» **Your goal**:
The records below must be reproduced exactly, excluding any pictures.

*** Data for processing ***

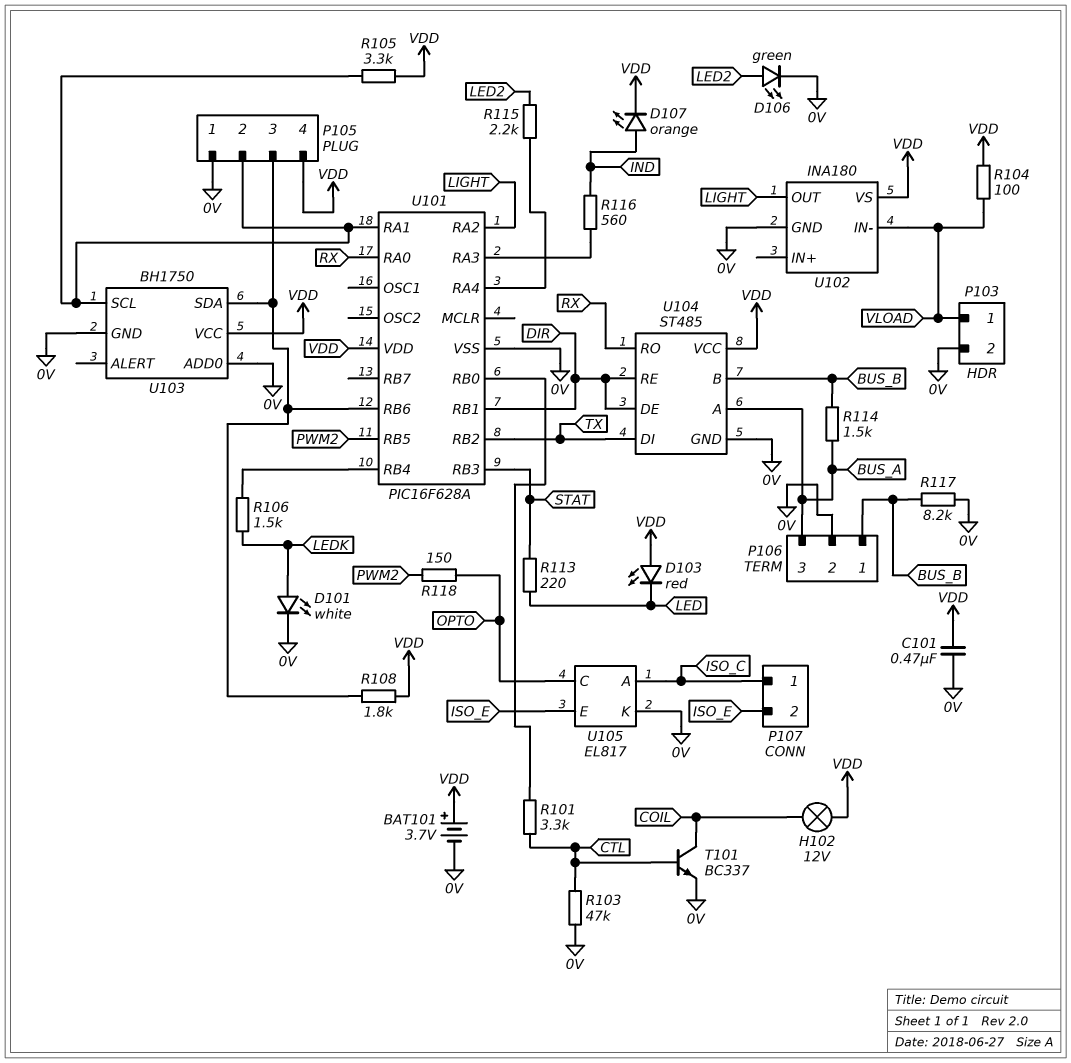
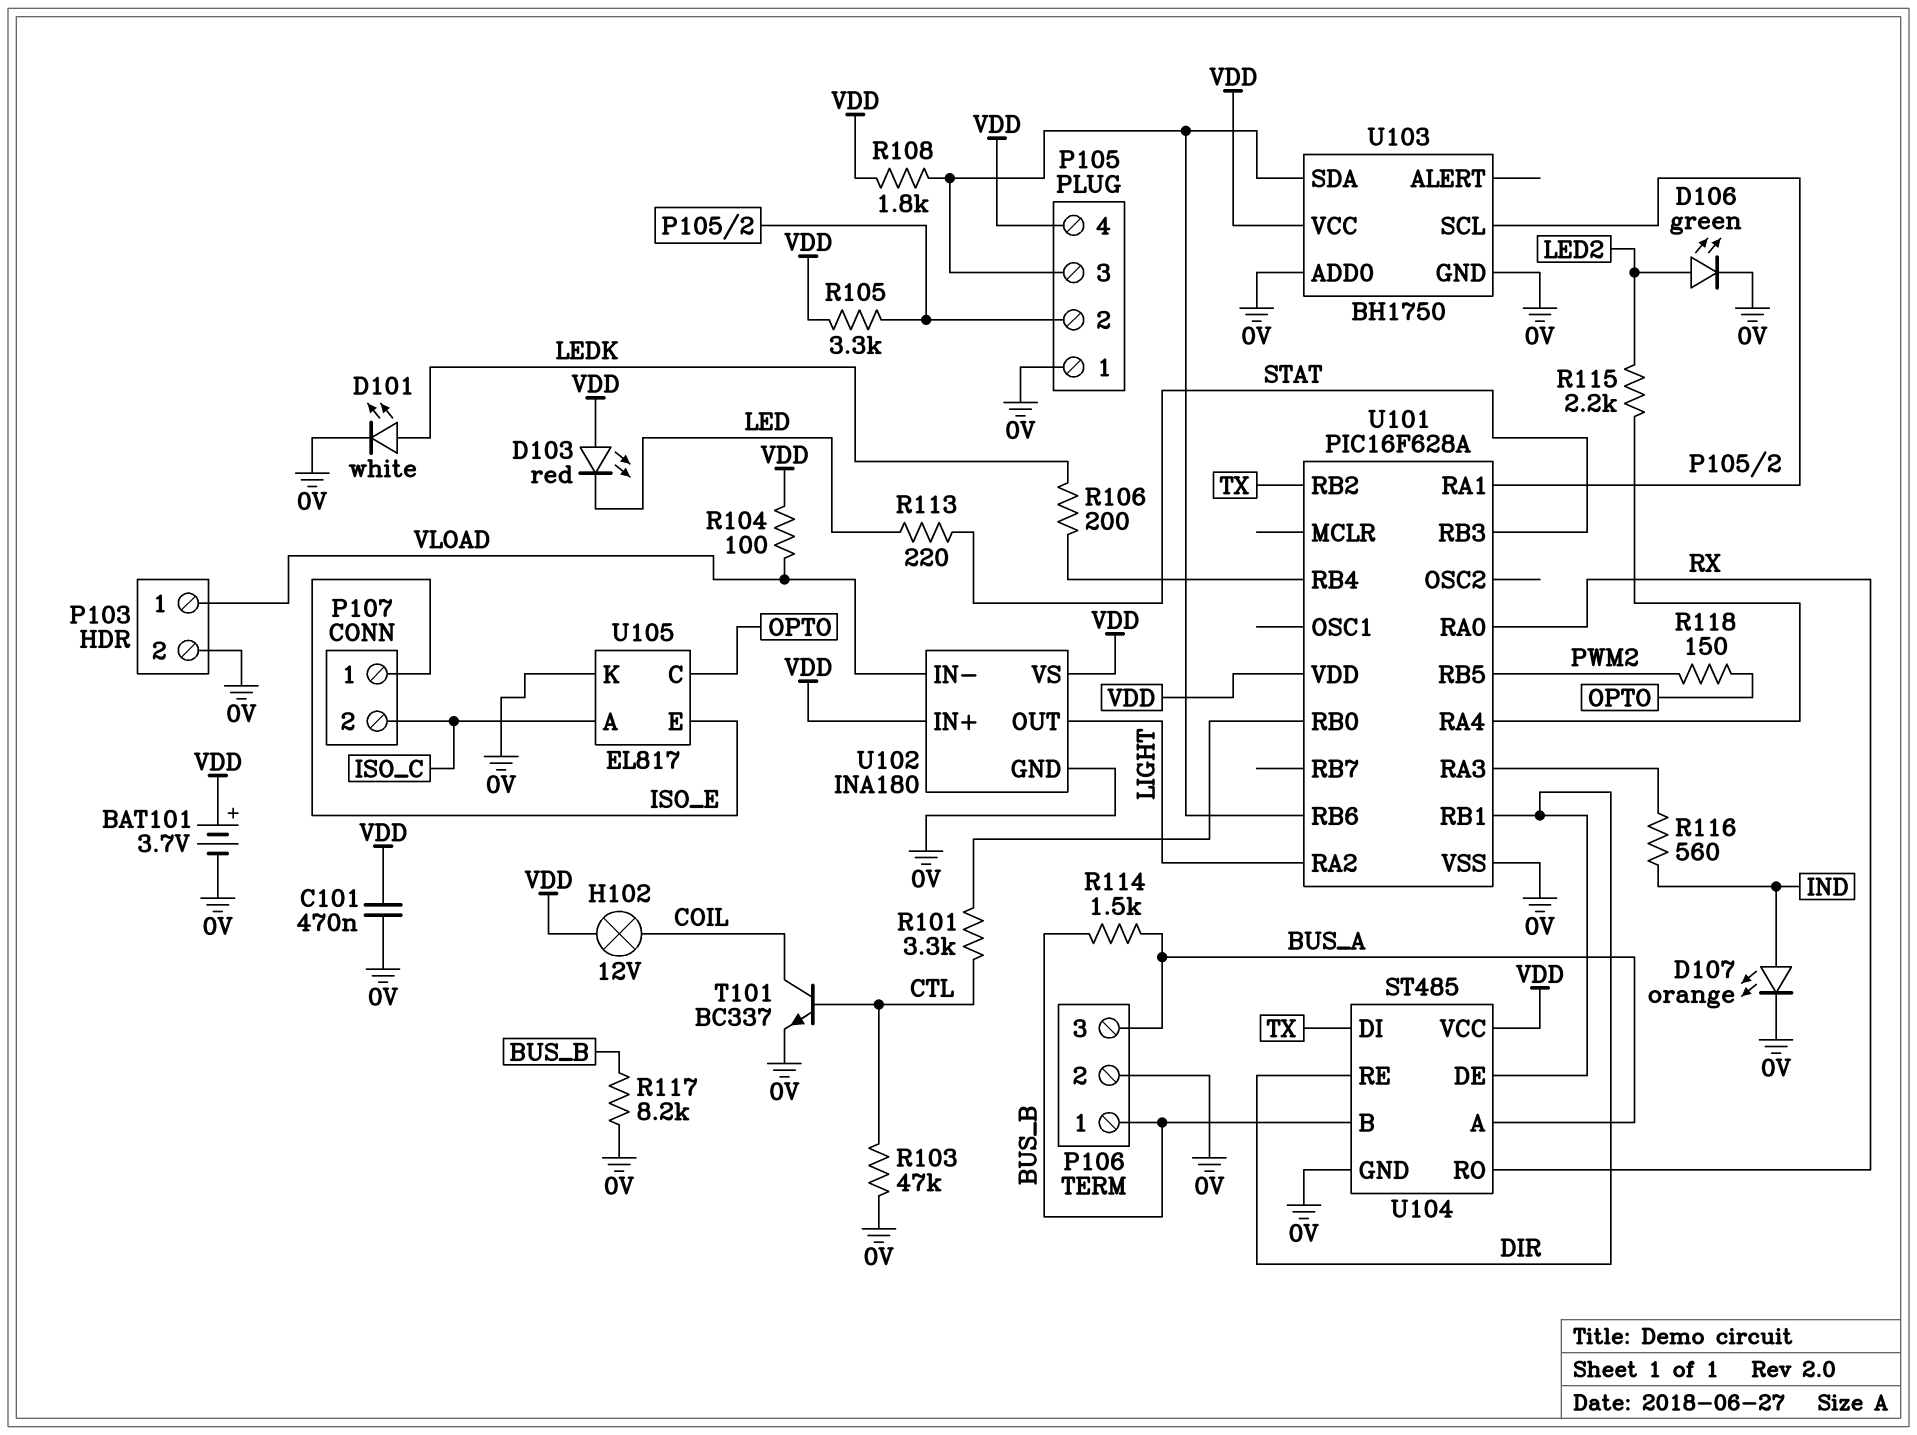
D107: LED orange (A IND, K VDD) -> LED orange (A IND, K 0V)
P107 pin 1: ISO_C -> ISO_E
P107 pin 2: ISO_E -> ISO_C
R106: 1.5k (LEDK, U101/RB4) -> 200 (LEDK, U101/RB4)
U102 pin IN+: none -> VDD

*** End of Data for processing ***

» **Solution to the exercise**:
D107: LED orange (A IND, K VDD) -> LED orange (A IND, K 0V)
P107 pin 1: ISO_C -> ISO_E
P107 pin 2: ISO_E -> ISO_C
R106: 1.5k (LEDK, U101/RB4) -> 200 (LEDK, U101/RB4)
U102 pin IN+: none -> VDD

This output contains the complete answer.